::: Information
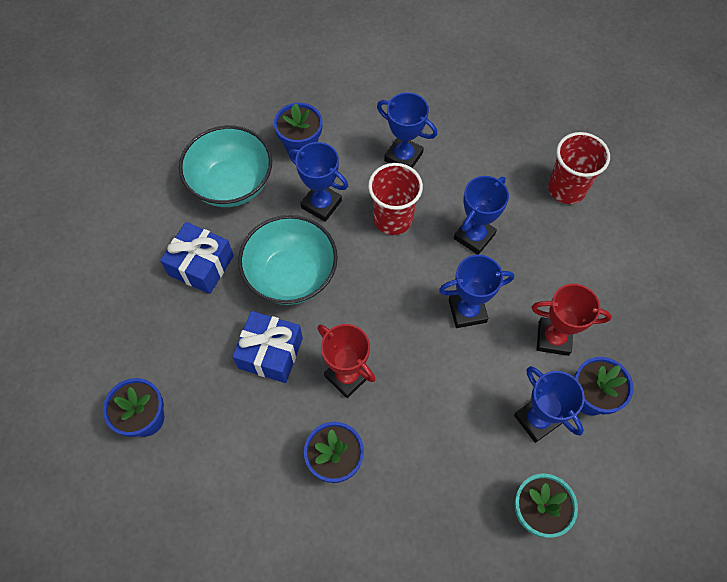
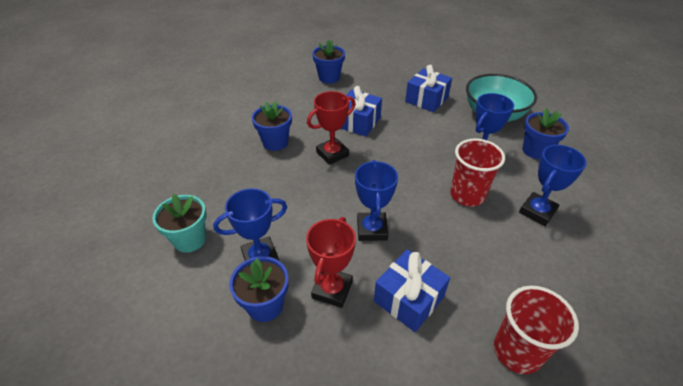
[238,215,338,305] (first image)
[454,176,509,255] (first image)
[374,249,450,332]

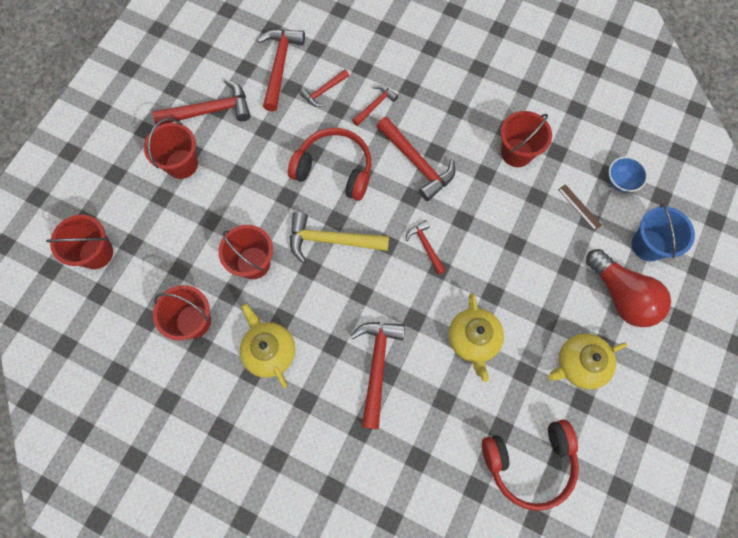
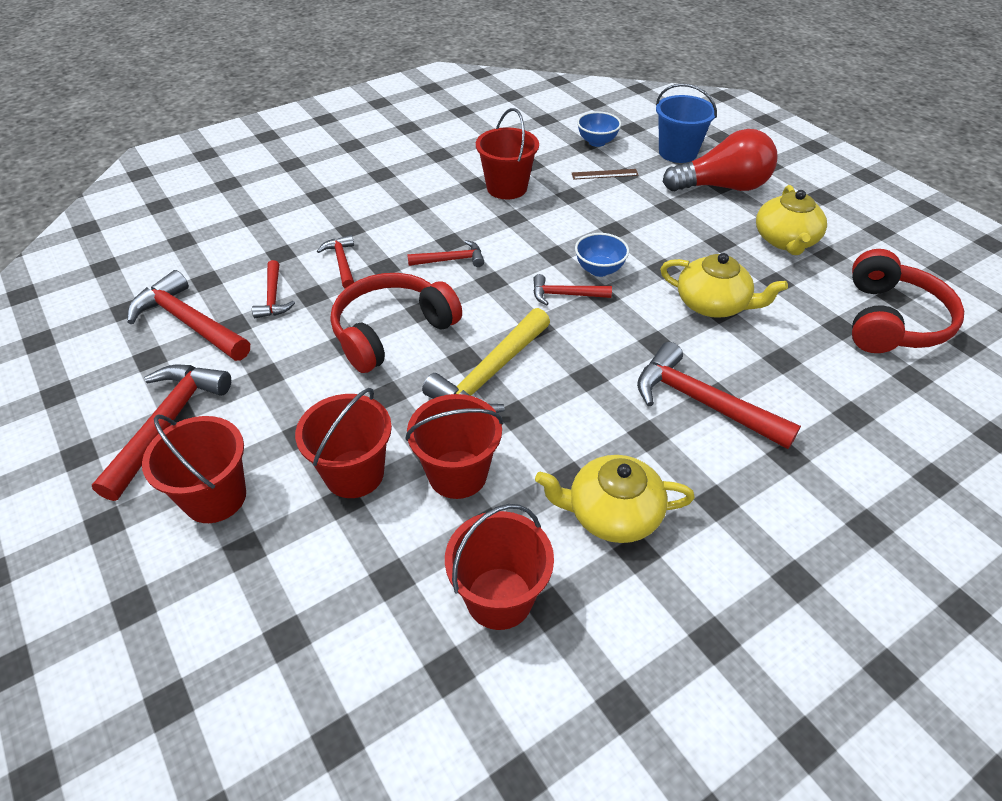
[295,388,392,498]
[407,240,484,267]
[575,233,629,277]

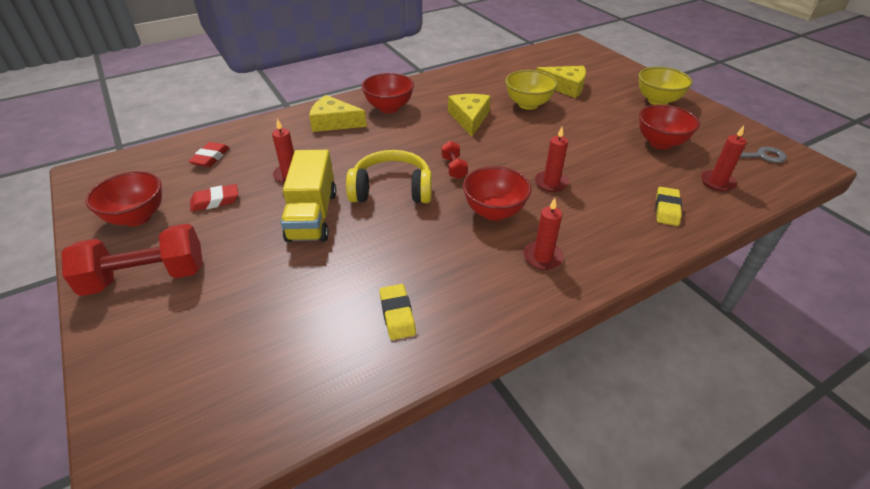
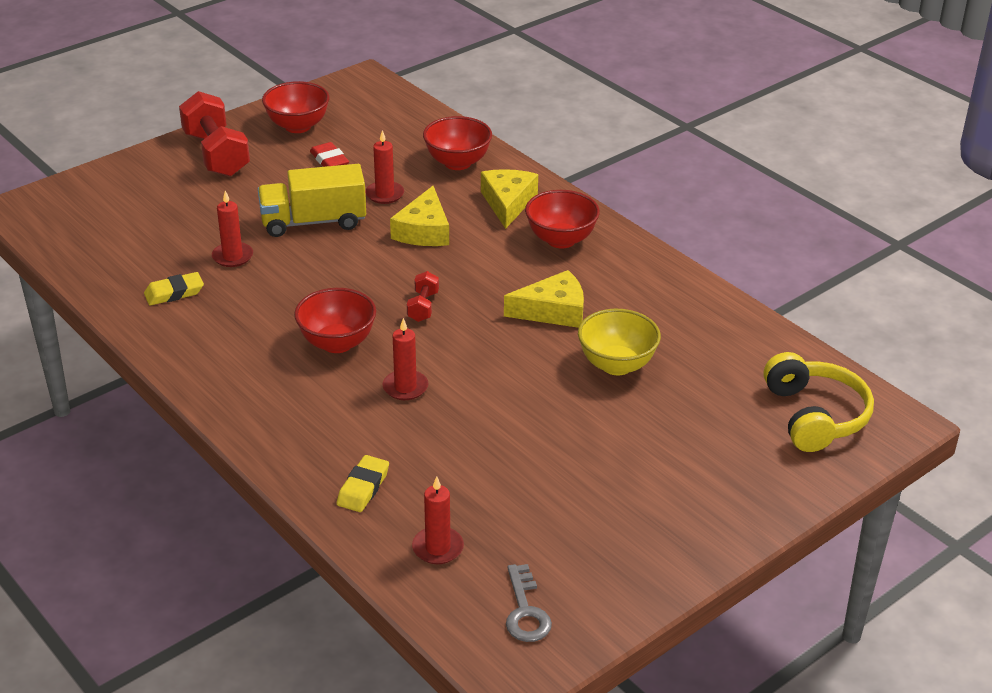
[188,142,230,167] (first image)
[764,352,874,452]
[407,271,439,322]
[212,191,253,267]
[390,186,449,246]
[639,67,693,105] (first image)
[423,116,492,170]
[337,455,389,512]

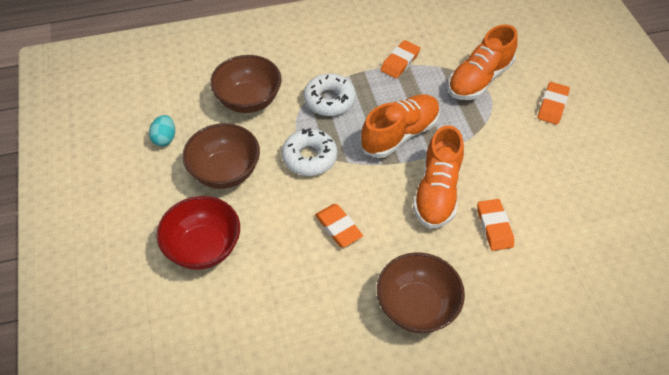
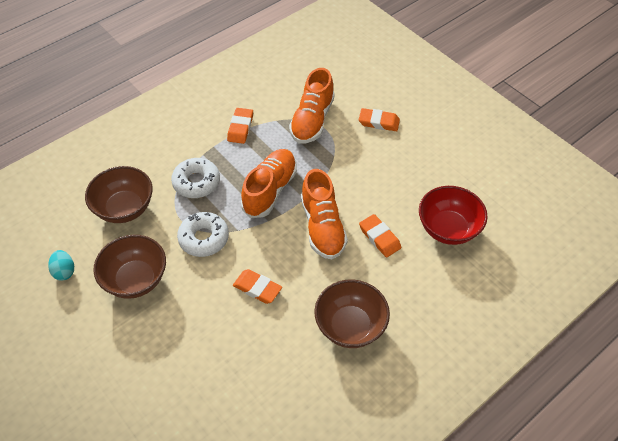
[419,186,488,245]
[359,108,400,131]

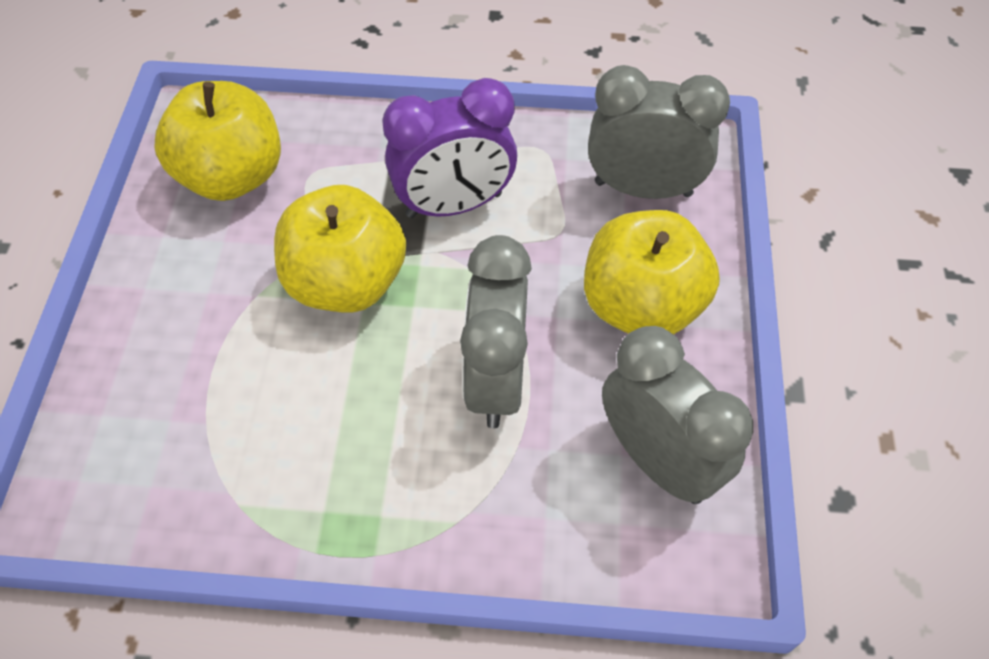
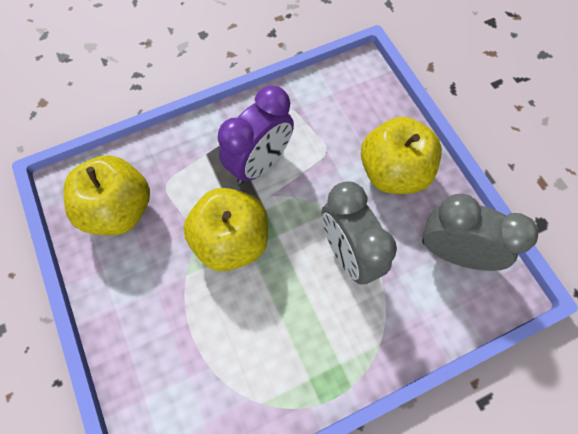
[588,65,730,199] (first image)

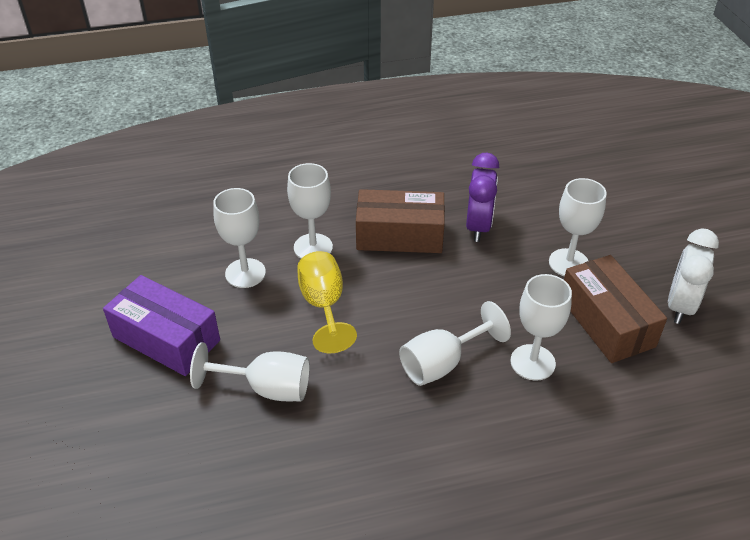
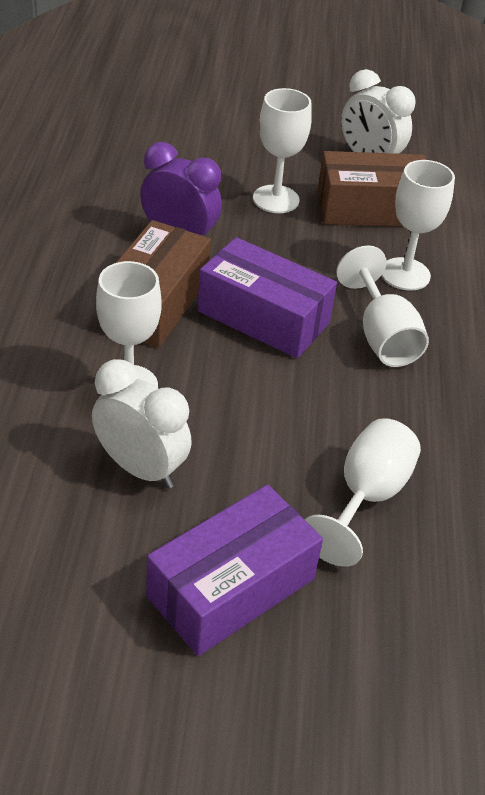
[92,359,192,489]
[297,251,357,353] (first image)
[197,237,337,358]

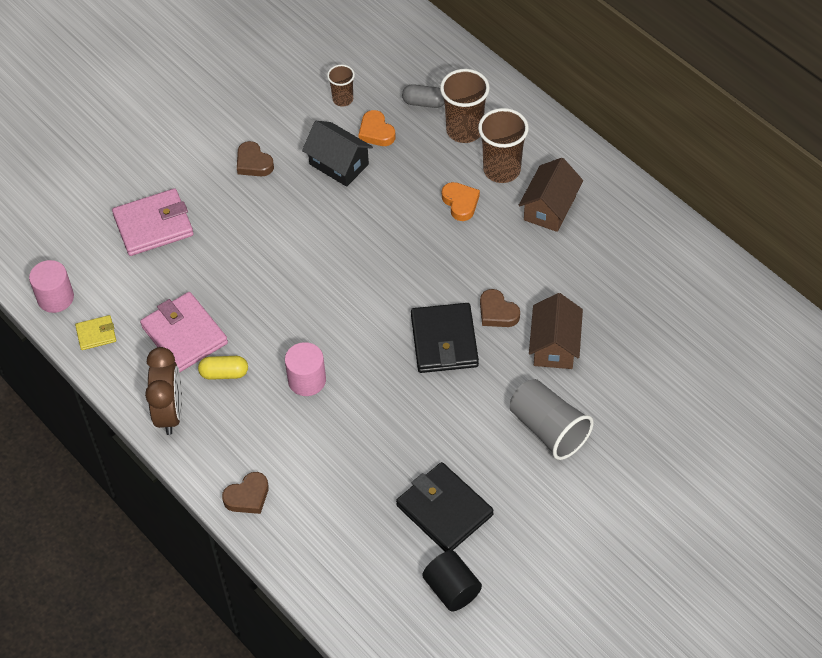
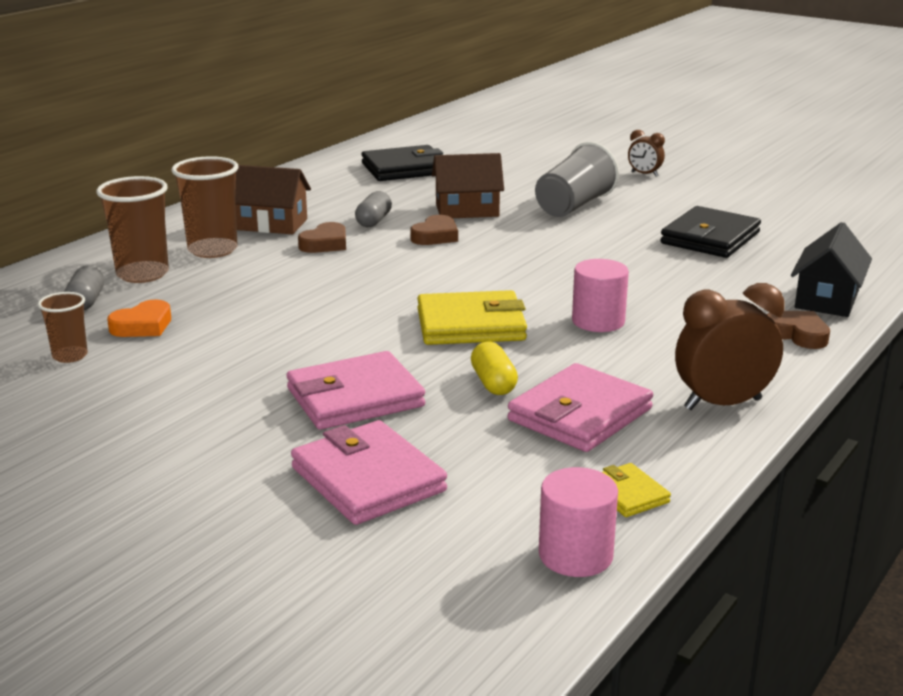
[471,342,518,395]
[298,222,346,253]
[791,222,872,317]
[361,145,443,181]
[422,550,482,612] (first image)
[442,182,480,221] (first image)
[287,351,425,430]
[355,191,392,227]
[417,290,527,345]
[628,130,665,177]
::::::
[Task goal]
Reproduce everything above exactly, images excluded.

[Expected output]
[238,215,338,305] (first image)
[454,176,509,255] (first image)
[374,249,450,332]

[295,388,392,498]
[407,240,484,267]
[575,233,629,277]

[188,142,230,167] (first image)
[764,352,874,452]
[407,271,439,322]
[212,191,253,267]
[390,186,449,246]
[639,67,693,105] (first image)
[423,116,492,170]
[337,455,389,512]

[419,186,488,245]
[359,108,400,131]

[588,65,730,199] (first image)

[92,359,192,489]
[297,251,357,353] (first image)
[197,237,337,358]

[471,342,518,395]
[298,222,346,253]
[791,222,872,317]
[361,145,443,181]
[422,550,482,612] (first image)
[442,182,480,221] (first image)
[287,351,425,430]
[355,191,392,227]
[417,290,527,345]
[628,130,665,177]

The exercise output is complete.